Start of Data

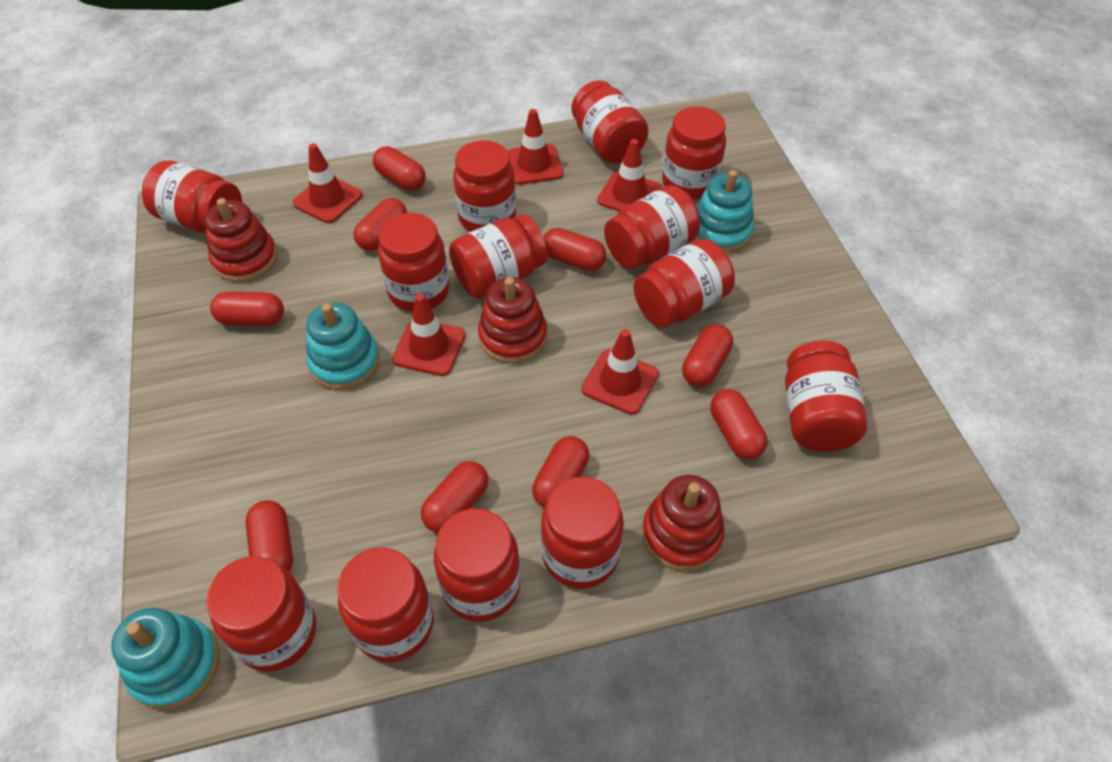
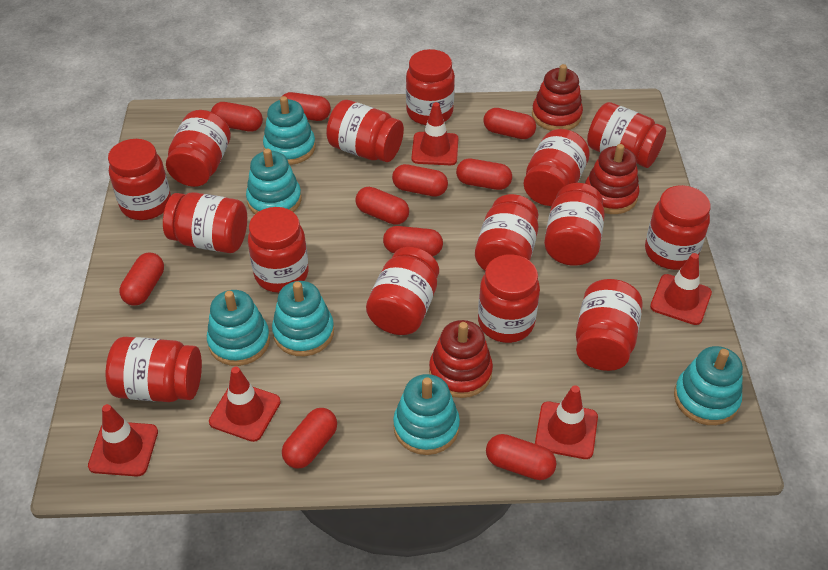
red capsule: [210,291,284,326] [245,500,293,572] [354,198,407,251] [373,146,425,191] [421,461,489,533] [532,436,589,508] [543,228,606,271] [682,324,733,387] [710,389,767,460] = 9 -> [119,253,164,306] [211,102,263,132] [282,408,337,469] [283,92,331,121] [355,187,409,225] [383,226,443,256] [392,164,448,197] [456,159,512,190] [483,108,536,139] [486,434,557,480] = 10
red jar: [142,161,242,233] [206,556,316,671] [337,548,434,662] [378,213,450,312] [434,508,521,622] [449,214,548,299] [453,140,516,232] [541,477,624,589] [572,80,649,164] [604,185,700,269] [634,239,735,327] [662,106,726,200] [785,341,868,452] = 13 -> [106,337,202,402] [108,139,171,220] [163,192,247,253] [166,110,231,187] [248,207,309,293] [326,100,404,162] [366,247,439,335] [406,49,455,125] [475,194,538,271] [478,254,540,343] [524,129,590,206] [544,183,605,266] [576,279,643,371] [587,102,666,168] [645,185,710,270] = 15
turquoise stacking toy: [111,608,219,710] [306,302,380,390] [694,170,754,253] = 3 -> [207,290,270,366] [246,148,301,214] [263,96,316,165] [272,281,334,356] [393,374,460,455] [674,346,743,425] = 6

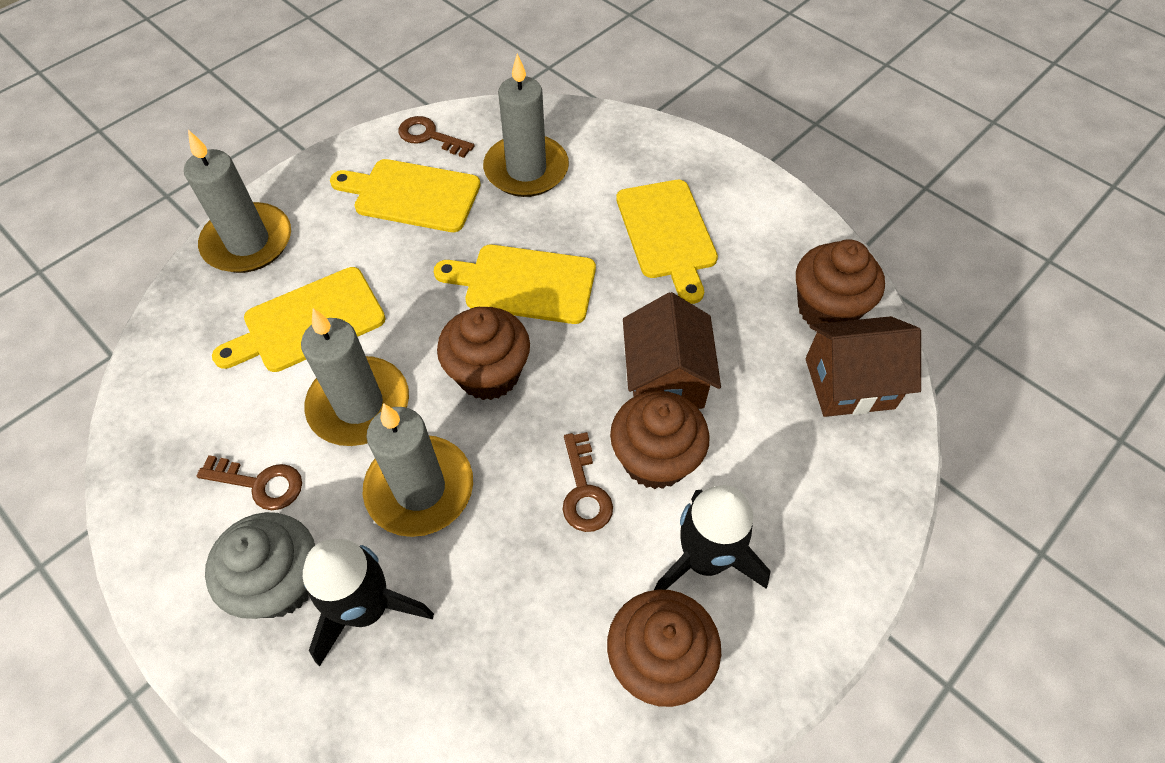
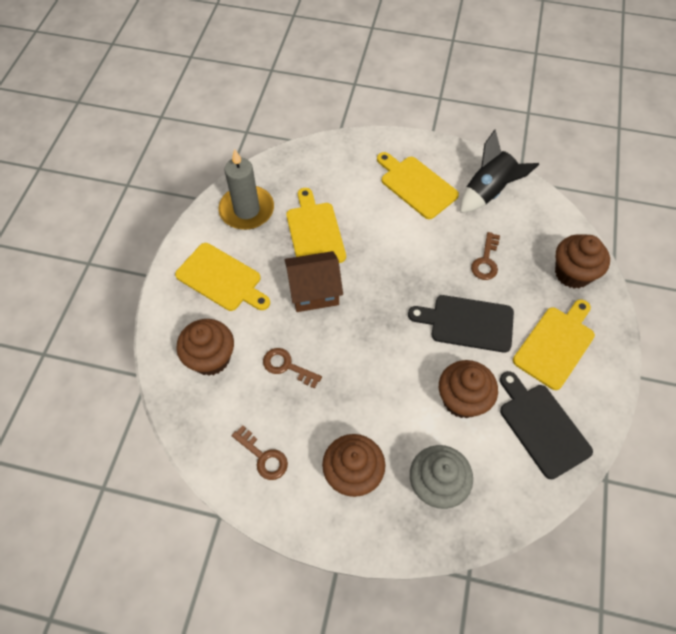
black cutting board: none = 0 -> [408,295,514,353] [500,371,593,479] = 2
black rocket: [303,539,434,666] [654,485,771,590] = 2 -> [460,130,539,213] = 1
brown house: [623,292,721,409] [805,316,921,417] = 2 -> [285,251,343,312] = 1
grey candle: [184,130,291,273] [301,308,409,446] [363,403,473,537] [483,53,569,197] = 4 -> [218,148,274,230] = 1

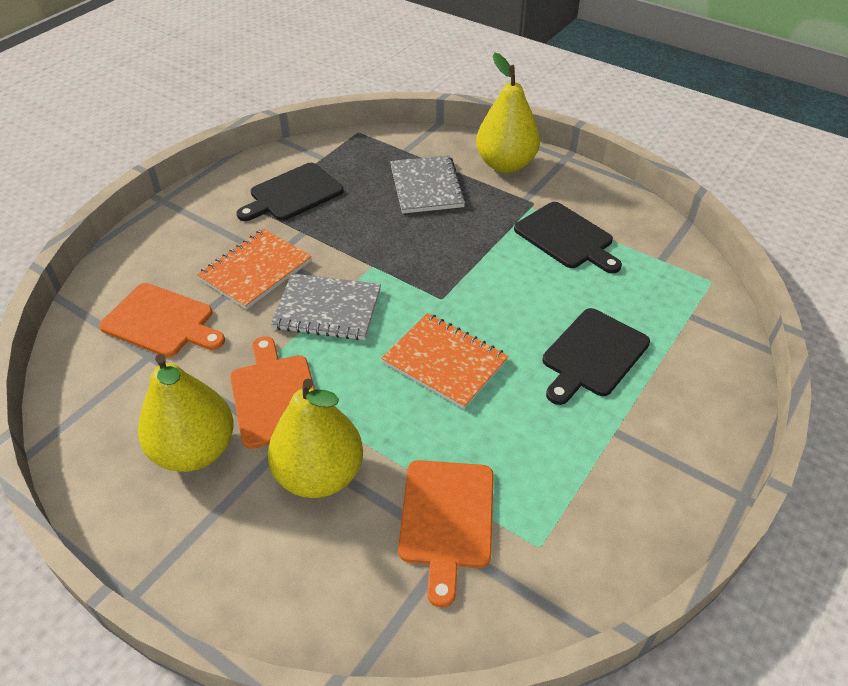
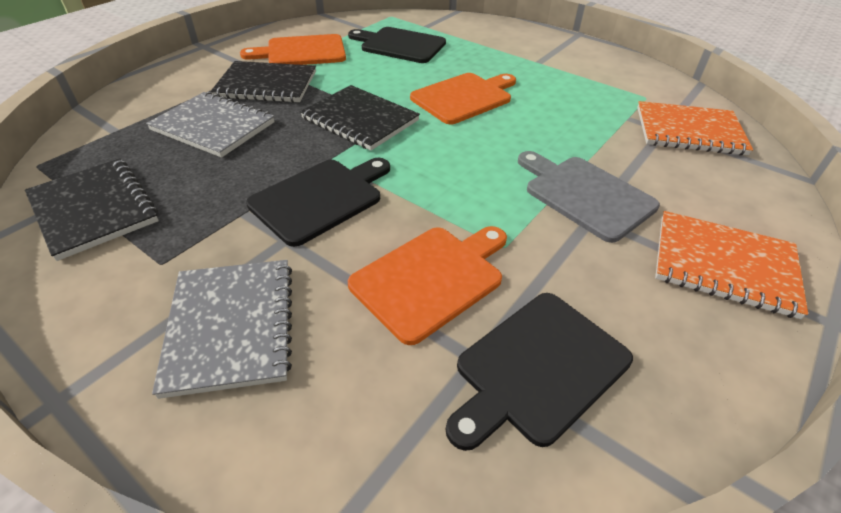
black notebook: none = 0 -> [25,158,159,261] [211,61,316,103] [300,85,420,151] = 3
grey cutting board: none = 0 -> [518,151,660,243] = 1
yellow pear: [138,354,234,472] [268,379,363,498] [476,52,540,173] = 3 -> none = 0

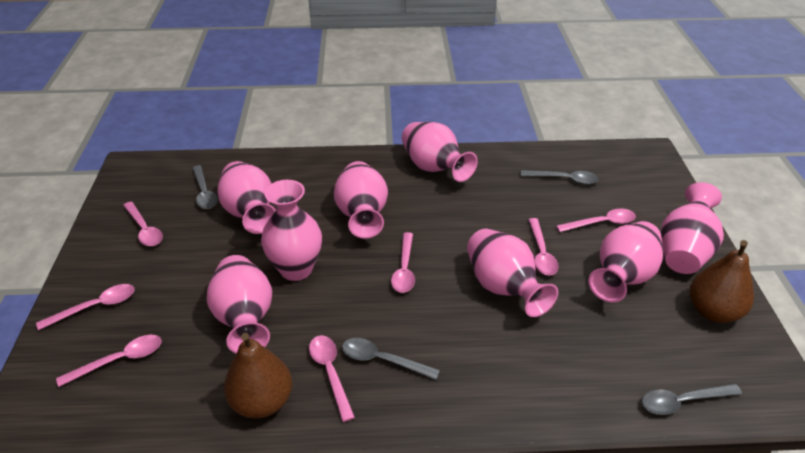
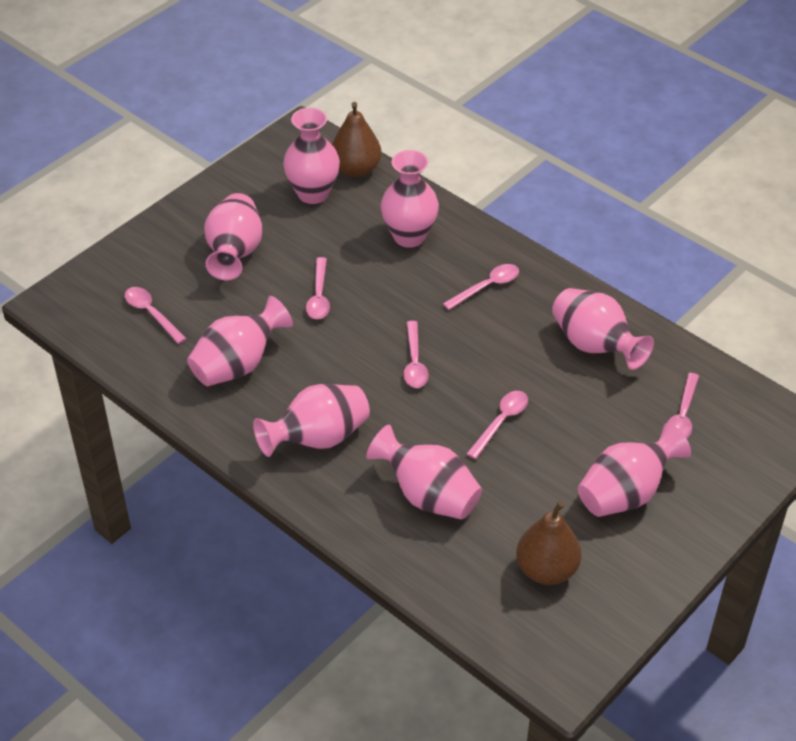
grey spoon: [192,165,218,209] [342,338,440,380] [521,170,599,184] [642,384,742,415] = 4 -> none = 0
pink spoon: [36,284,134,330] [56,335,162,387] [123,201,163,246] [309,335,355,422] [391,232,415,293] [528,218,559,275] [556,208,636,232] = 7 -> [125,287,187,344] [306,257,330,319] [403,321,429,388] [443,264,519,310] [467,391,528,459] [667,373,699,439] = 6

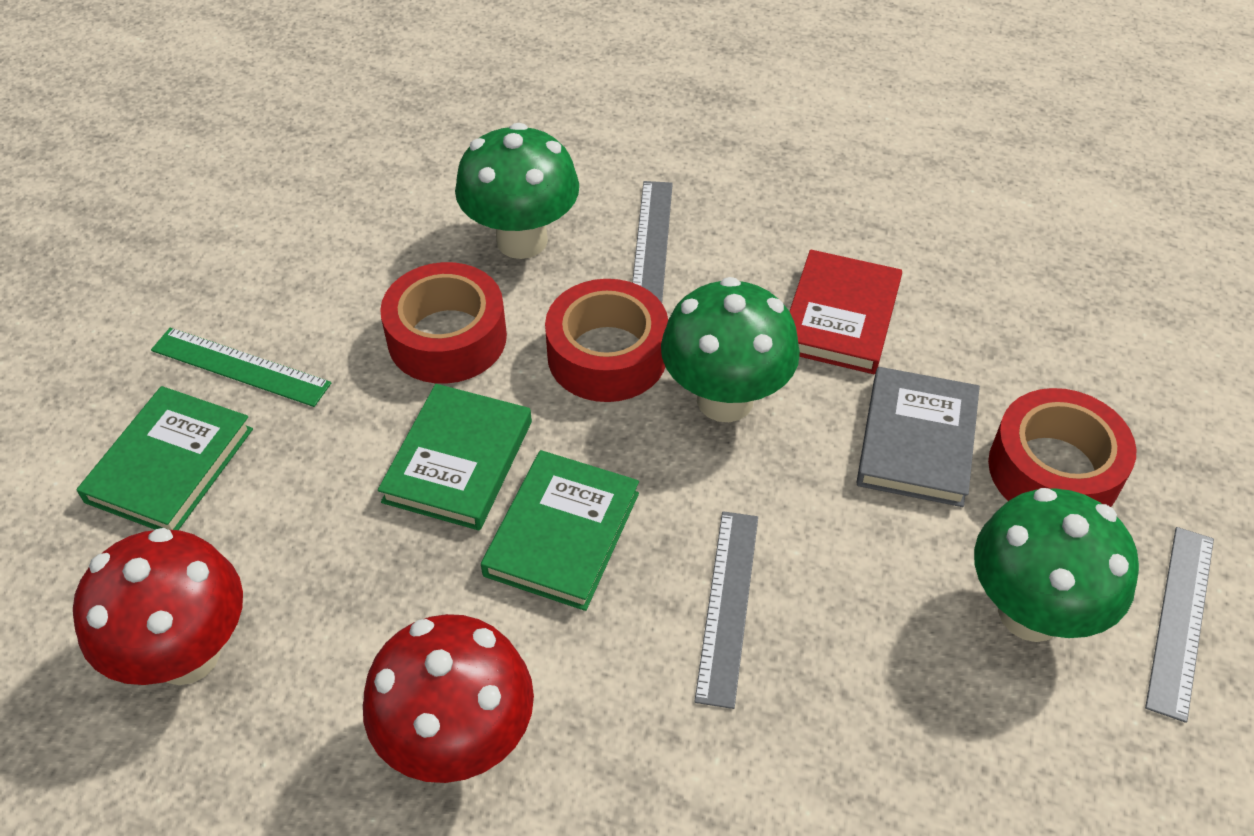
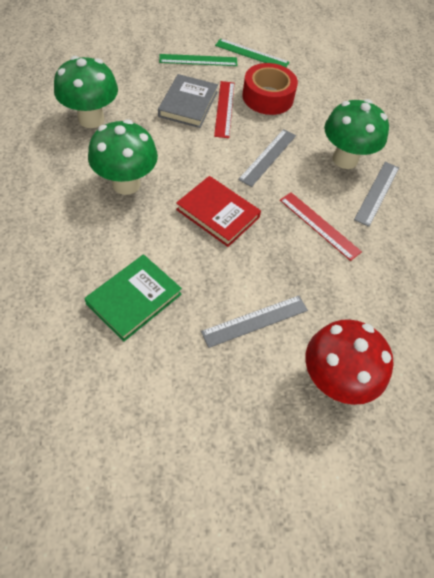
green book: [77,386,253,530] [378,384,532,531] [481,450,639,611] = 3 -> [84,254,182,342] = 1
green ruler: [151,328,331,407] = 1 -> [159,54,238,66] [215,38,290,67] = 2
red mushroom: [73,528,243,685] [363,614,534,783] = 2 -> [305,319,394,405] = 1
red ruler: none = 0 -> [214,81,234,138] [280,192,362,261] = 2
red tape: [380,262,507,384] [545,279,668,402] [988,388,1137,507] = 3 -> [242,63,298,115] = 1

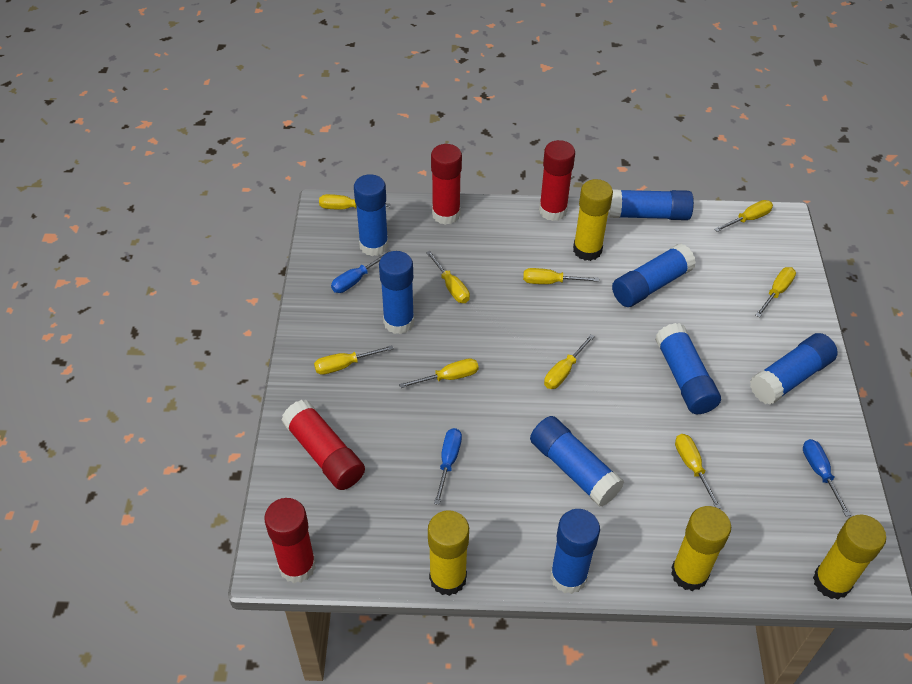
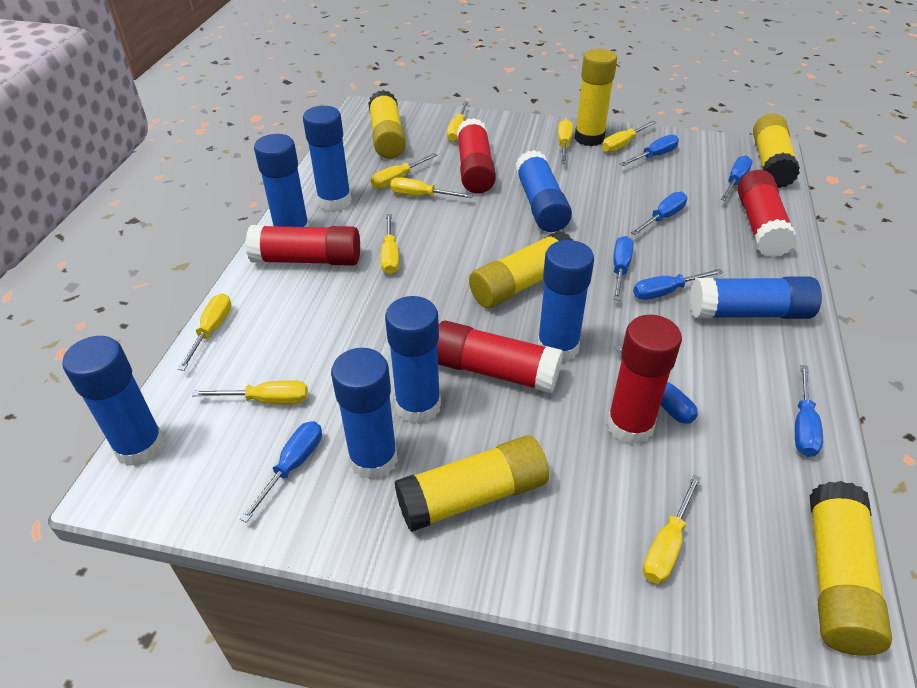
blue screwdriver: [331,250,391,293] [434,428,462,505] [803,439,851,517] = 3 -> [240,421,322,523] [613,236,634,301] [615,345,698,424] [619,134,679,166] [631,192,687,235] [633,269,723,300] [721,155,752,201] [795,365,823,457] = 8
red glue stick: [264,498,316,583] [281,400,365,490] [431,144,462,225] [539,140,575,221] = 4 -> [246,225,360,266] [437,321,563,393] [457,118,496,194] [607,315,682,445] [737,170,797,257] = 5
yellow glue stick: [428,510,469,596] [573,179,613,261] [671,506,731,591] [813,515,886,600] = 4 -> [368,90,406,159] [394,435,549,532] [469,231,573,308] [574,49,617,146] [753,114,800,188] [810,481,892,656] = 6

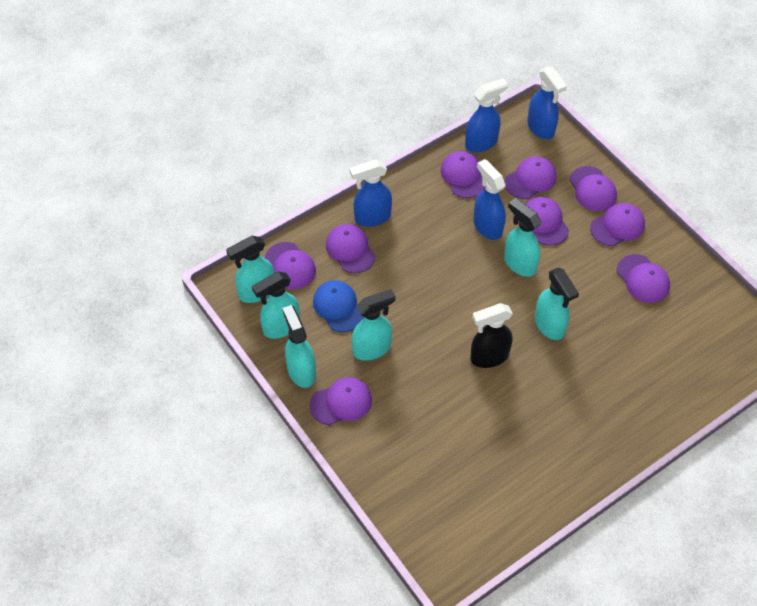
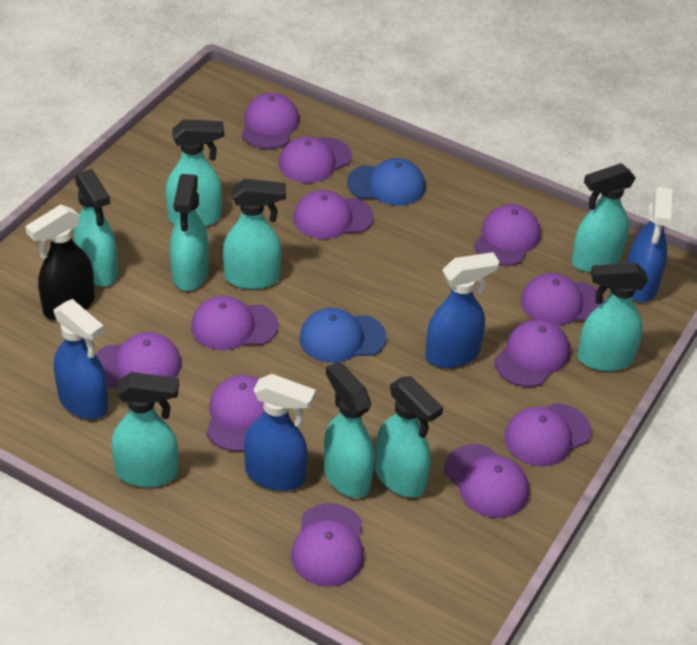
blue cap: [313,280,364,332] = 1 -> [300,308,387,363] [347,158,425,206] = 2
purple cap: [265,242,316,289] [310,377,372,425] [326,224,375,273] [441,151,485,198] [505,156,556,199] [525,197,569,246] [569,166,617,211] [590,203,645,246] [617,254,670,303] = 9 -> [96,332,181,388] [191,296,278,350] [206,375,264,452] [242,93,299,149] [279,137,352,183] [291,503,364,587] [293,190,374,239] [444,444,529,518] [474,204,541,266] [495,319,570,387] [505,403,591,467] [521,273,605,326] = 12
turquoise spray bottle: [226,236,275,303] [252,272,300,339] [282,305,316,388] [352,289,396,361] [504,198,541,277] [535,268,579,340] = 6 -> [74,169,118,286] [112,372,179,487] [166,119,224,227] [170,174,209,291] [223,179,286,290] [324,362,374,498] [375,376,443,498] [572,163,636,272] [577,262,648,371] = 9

End of Data

> _Instruction_:
Copy every line of the material in which the word "blue" occurs.

> _Exercise result_:
blue screwdriver: [331,250,391,293] [434,428,462,505] [803,439,851,517] = 3 -> [240,421,322,523] [613,236,634,301] [615,345,698,424] [619,134,679,166] [631,192,687,235] [633,269,723,300] [721,155,752,201] [795,365,823,457] = 8
blue cap: [313,280,364,332] = 1 -> [300,308,387,363] [347,158,425,206] = 2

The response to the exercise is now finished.